### What you should do:
Because the entries hold pictures, reproduce only their words, exactly as written.

== Data section

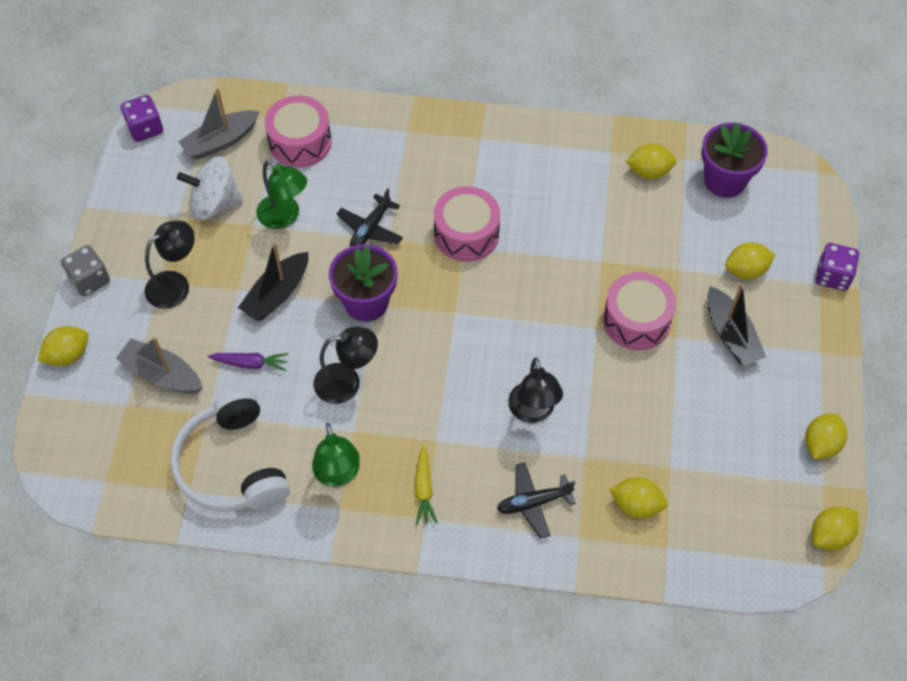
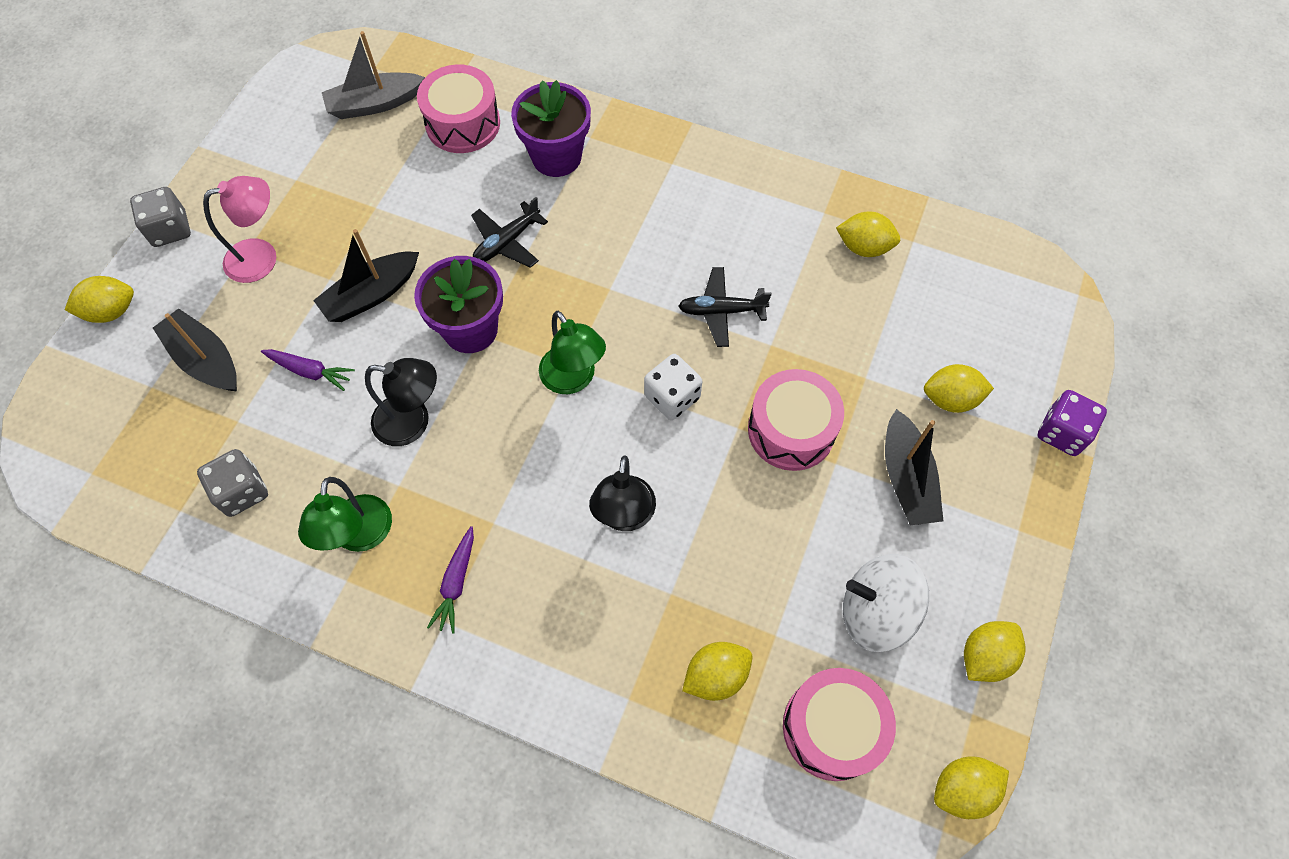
camera: 15 degrees right, 5 degrees up
(145, 128) = (298, 72): purple dice -> none
(162, 374) = (205, 359): grey boat -> black boat
(175, 284) = (262, 257): black lamp -> pink lamp
(214, 203) = (341, 173): white spinning top -> white spinning top (875, 611)
(233, 465) = (242, 491): white headphones -> grey dice
(285, 217) = (414, 206): green lamp -> green lamp (573, 379)
(424, 490) = (456, 583): yellow carrot -> purple carrot
(466, 234) = (617, 273): pink drum -> pink drum (832, 728)
(533, 502) = (586, 636): black plane -> black plane (721, 311)
(540, 317) = (672, 397): none -> white dice
(636, 505) = (716, 675): yellow lemon -> yellow lemon turned 60 degrees counterclockwise
(724, 180) = (956, 279): purple flower pot -> purple flower pot (556, 157)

====

### Task output:
camera: 15 degrees right, 5 degrees up
(145, 128) = (298, 72): purple dice -> none
(162, 374) = (205, 359): grey boat -> black boat
(175, 284) = (262, 257): black lamp -> pink lamp
(214, 203) = (341, 173): white spinning top -> white spinning top (875, 611)
(233, 465) = (242, 491): white headphones -> grey dice
(285, 217) = (414, 206): green lamp -> green lamp (573, 379)
(424, 490) = (456, 583): yellow carrot -> purple carrot
(466, 234) = (617, 273): pink drum -> pink drum (832, 728)
(533, 502) = (586, 636): black plane -> black plane (721, 311)
(540, 317) = (672, 397): none -> white dice
(636, 505) = (716, 675): yellow lemon -> yellow lemon turned 60 degrees counterclockwise
(724, 180) = (956, 279): purple flower pot -> purple flower pot (556, 157)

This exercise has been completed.